**WORK INSTRUCTION**
Show all lines from the records below in which the string "green" is present.

**DATA**
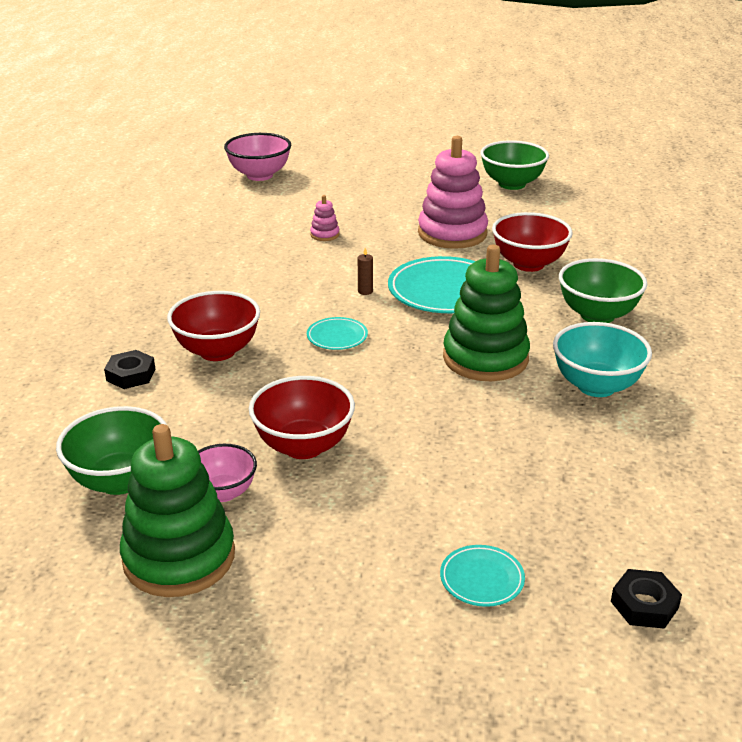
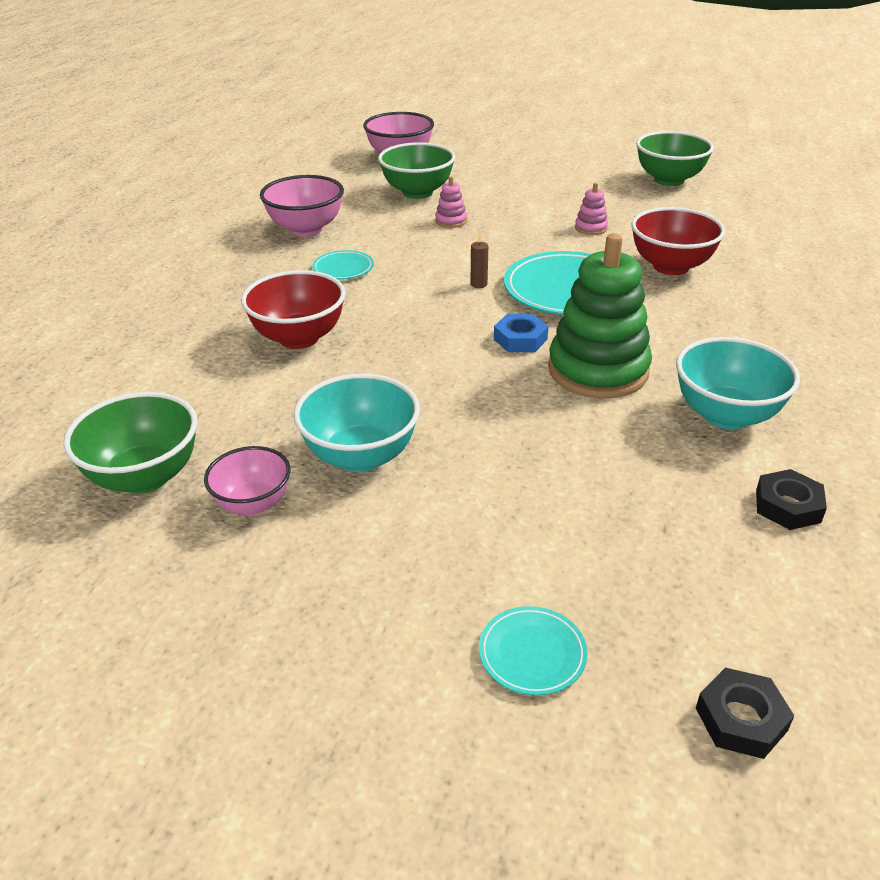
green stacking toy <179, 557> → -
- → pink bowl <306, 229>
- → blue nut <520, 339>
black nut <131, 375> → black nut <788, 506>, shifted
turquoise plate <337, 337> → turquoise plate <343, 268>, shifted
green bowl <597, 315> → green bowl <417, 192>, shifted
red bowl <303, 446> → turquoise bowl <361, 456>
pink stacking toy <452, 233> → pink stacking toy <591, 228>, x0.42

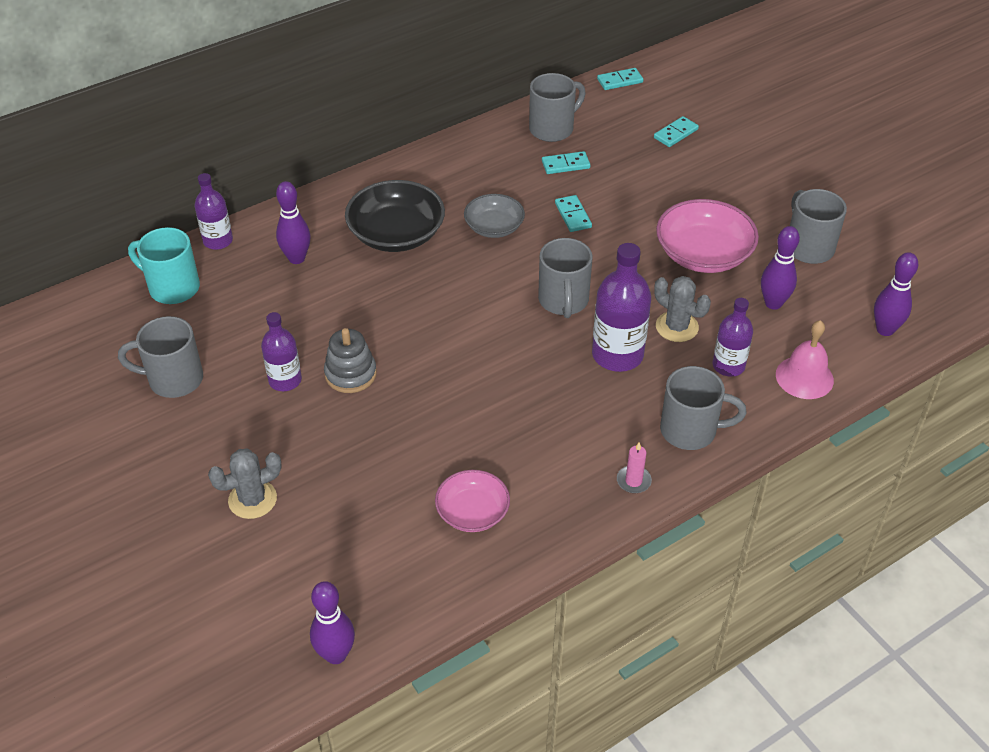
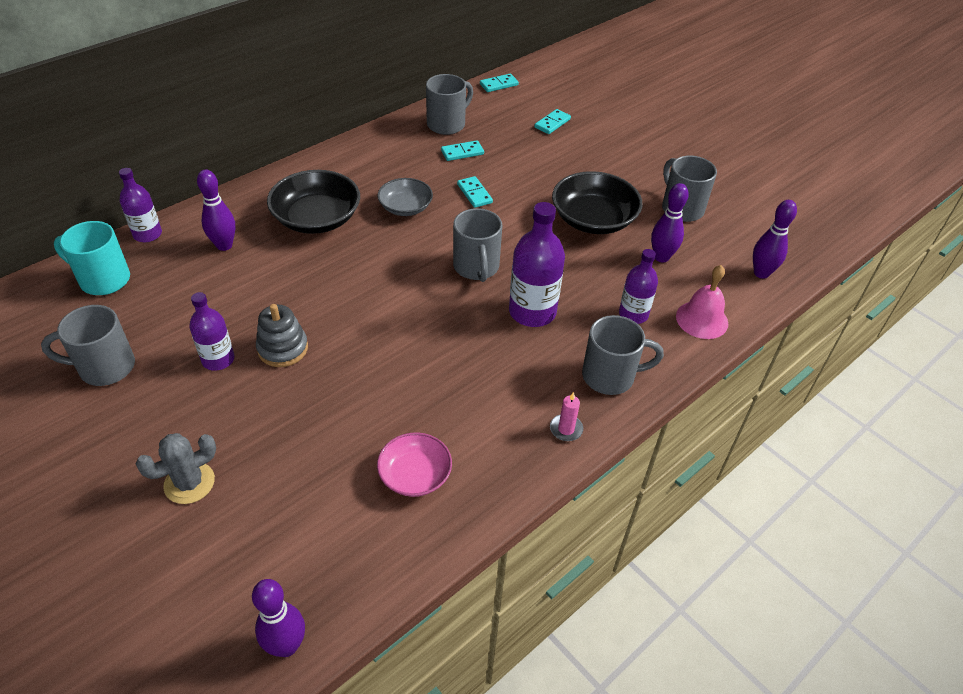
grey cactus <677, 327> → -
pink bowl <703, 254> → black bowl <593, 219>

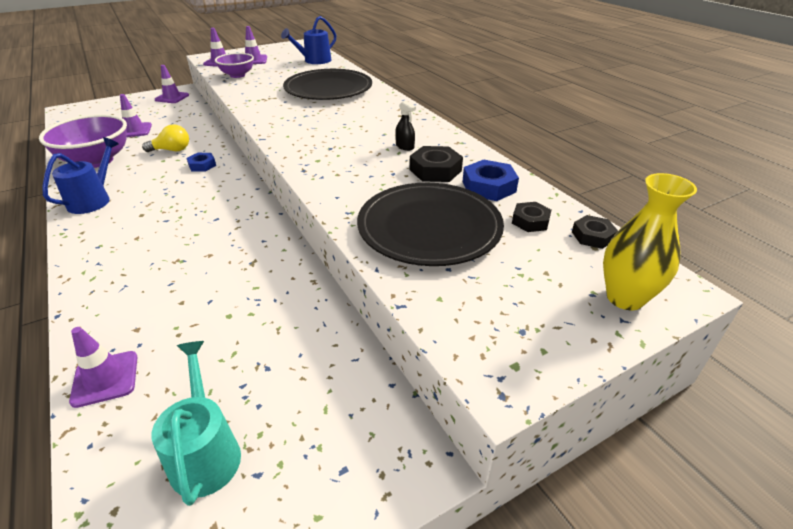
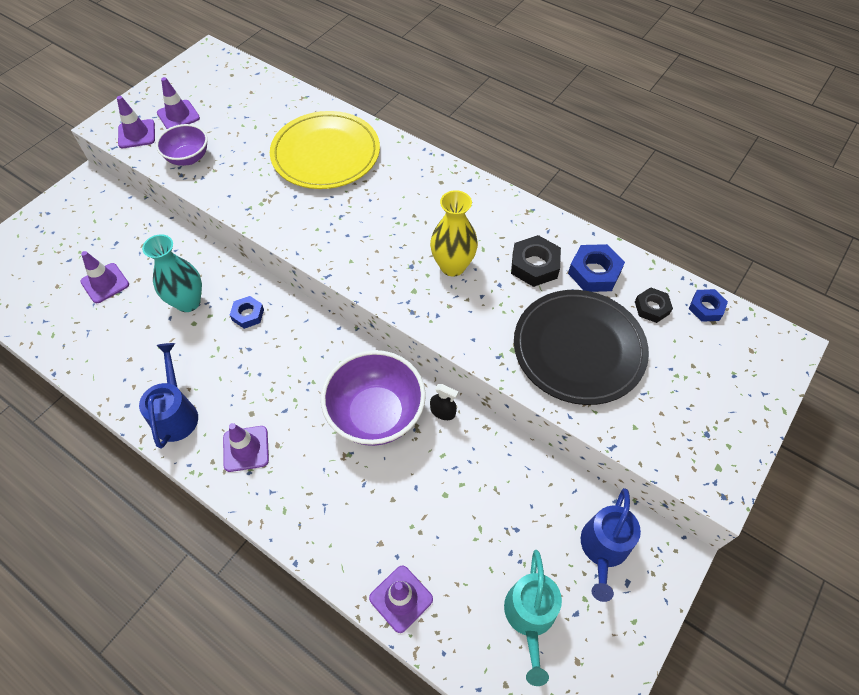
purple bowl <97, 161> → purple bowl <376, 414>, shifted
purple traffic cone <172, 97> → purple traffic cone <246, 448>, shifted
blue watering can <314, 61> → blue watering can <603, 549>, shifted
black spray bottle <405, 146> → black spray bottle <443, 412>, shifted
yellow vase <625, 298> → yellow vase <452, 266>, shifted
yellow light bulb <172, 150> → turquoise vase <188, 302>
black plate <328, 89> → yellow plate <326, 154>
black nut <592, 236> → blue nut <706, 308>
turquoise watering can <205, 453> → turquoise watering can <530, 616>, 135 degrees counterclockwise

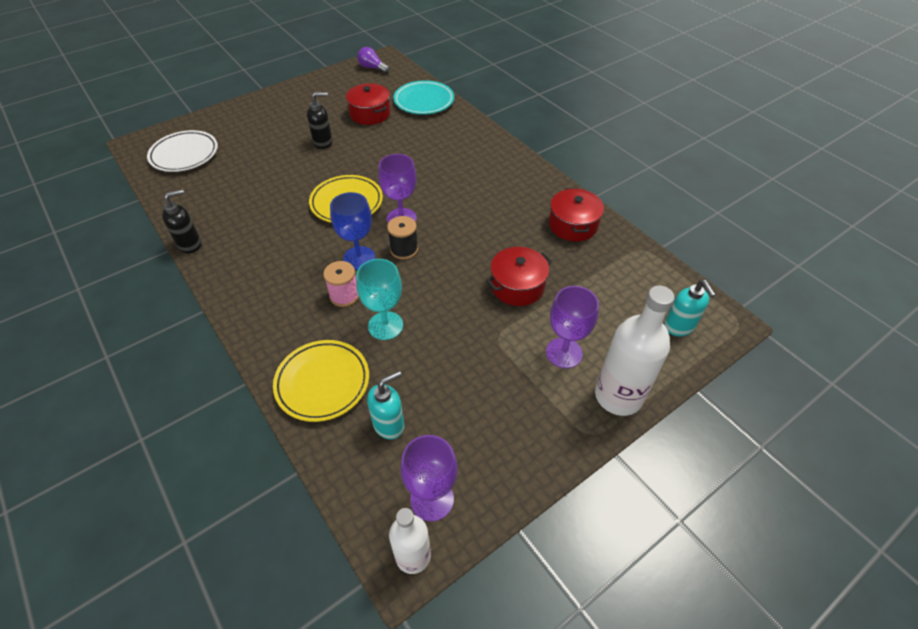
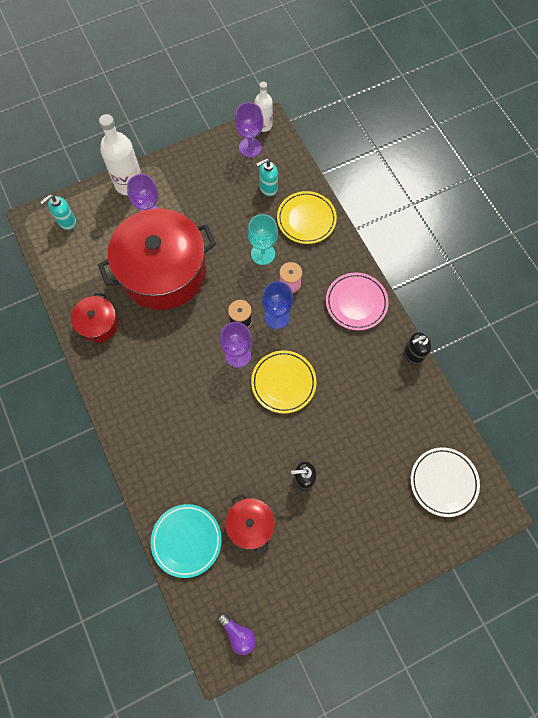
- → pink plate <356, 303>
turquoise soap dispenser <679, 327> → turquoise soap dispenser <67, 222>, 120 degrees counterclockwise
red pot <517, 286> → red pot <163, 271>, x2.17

**ANSWER SECTION**
green stacking toy <179, 557> → -
green bowl <597, 315> → green bowl <417, 192>, shifted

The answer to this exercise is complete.